▶ **Short problem**
Update the listing below so that every "top-left" reads "upper-left", and leave everything else unchanged.

▶ **Input data**
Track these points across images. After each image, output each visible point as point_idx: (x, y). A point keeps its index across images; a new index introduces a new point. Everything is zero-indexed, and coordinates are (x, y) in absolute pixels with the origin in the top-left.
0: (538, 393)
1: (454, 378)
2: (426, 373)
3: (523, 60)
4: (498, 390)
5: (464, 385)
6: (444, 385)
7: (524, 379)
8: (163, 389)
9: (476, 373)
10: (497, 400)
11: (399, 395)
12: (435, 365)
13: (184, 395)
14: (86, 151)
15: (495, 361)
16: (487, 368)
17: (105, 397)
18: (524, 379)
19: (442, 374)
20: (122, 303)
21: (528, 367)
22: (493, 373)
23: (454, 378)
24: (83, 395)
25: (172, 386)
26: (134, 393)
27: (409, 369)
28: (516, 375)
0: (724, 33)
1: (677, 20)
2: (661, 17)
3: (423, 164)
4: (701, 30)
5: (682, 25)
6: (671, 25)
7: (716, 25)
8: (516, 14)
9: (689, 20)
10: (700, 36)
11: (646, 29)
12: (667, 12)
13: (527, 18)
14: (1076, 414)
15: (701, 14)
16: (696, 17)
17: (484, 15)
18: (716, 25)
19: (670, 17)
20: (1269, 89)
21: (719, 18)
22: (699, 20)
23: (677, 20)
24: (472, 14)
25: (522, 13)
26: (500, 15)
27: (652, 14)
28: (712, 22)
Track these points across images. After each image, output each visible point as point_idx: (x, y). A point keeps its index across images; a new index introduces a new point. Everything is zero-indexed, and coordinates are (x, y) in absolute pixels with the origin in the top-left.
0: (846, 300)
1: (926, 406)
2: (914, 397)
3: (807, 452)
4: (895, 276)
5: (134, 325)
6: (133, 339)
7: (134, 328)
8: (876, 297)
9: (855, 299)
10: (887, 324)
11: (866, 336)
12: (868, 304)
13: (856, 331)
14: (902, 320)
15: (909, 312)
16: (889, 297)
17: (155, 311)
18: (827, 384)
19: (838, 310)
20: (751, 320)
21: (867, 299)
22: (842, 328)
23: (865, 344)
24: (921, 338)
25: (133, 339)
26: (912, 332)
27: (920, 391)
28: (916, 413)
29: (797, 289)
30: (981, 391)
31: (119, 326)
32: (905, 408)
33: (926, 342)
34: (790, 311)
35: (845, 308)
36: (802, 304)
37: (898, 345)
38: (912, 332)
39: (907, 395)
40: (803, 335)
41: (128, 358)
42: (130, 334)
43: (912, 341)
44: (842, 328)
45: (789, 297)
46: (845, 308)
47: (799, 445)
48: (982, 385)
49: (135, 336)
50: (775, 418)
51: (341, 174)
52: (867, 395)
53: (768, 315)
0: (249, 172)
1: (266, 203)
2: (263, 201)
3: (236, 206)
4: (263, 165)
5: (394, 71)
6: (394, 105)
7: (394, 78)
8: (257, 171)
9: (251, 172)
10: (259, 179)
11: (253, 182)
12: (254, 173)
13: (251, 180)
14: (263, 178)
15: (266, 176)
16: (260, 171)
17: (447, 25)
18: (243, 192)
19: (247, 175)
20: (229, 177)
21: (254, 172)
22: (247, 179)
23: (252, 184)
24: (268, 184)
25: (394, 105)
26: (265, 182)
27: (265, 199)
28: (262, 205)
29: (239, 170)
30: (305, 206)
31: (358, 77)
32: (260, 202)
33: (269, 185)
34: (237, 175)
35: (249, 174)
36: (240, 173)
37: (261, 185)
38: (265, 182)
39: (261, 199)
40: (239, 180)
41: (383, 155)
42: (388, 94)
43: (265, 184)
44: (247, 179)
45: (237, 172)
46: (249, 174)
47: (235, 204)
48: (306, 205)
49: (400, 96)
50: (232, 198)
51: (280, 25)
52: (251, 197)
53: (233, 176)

▶ **Result of the task**
Track these points across images. After each image, output each visible point as point_idx: (x, y). A point keeps its index across images; a new index introduces a new point. Everything is zero-indexed, and coordinates are (x, y) in absolute pixels with the origin in the upper-left.
0: (538, 393)
1: (454, 378)
2: (426, 373)
3: (523, 60)
4: (498, 390)
5: (464, 385)
6: (444, 385)
7: (524, 379)
8: (163, 389)
9: (476, 373)
10: (497, 400)
11: (399, 395)
12: (435, 365)
13: (184, 395)
14: (86, 151)
15: (495, 361)
16: (487, 368)
17: (105, 397)
18: (524, 379)
19: (442, 374)
20: (122, 303)
21: (528, 367)
22: (493, 373)
23: (454, 378)
24: (83, 395)
25: (172, 386)
26: (134, 393)
27: (409, 369)
28: (516, 375)
0: (724, 33)
1: (677, 20)
2: (661, 17)
3: (423, 164)
4: (701, 30)
5: (682, 25)
6: (671, 25)
7: (716, 25)
8: (516, 14)
9: (689, 20)
10: (700, 36)
11: (646, 29)
12: (667, 12)
13: (527, 18)
14: (1076, 414)
15: (701, 14)
16: (696, 17)
17: (484, 15)
18: (716, 25)
19: (670, 17)
20: (1269, 89)
21: (719, 18)
22: (699, 20)
23: (677, 20)
24: (472, 14)
25: (522, 13)
26: (500, 15)
27: (652, 14)
28: (712, 22)
Track these points across images. After each image, output each visible point as point_idx: (x, y). A point keeps its index across images; a new index introduces a new point. Everything is zero-indexed, and coordinates are (x, y) in absolute pixels with the origin in the upper-left.
0: (846, 300)
1: (926, 406)
2: (914, 397)
3: (807, 452)
4: (895, 276)
5: (134, 325)
6: (133, 339)
7: (134, 328)
8: (876, 297)
9: (855, 299)
10: (887, 324)
11: (866, 336)
12: (868, 304)
13: (856, 331)
14: (902, 320)
15: (909, 312)
16: (889, 297)
17: (155, 311)
18: (827, 384)
19: (838, 310)
20: (751, 320)
21: (867, 299)
22: (842, 328)
23: (865, 344)
24: (921, 338)
25: (133, 339)
26: (912, 332)
27: (920, 391)
28: (916, 413)
29: (797, 289)
30: (981, 391)
31: (119, 326)
32: (905, 408)
33: (926, 342)
34: (790, 311)
35: (845, 308)
36: (802, 304)
37: (898, 345)
38: (912, 332)
39: (907, 395)
40: (803, 335)
41: (128, 358)
42: (130, 334)
43: (912, 341)
44: (842, 328)
45: (789, 297)
46: (845, 308)
47: (799, 445)
48: (982, 385)
49: (135, 336)
50: (775, 418)
51: (341, 174)
52: (867, 395)
53: (768, 315)
0: (249, 172)
1: (266, 203)
2: (263, 201)
3: (236, 206)
4: (263, 165)
5: (394, 71)
6: (394, 105)
7: (394, 78)
8: (257, 171)
9: (251, 172)
10: (259, 179)
11: (253, 182)
12: (254, 173)
13: (251, 180)
14: (263, 178)
15: (266, 176)
16: (260, 171)
17: (447, 25)
18: (243, 192)
19: (247, 175)
20: (229, 177)
21: (254, 172)
22: (247, 179)
23: (252, 184)
24: (268, 184)
25: (394, 105)
26: (265, 182)
27: (265, 199)
28: (262, 205)
29: (239, 170)
30: (305, 206)
31: (358, 77)
32: (260, 202)
33: (269, 185)
34: (237, 175)
35: (249, 174)
36: (240, 173)
37: (261, 185)
38: (265, 182)
39: (261, 199)
40: (239, 180)
41: (383, 155)
42: (388, 94)
43: (265, 184)
44: (247, 179)
45: (237, 172)
46: (249, 174)
47: (235, 204)
48: (306, 205)
49: (400, 96)
50: (232, 198)
51: (280, 25)
52: (251, 197)
53: (233, 176)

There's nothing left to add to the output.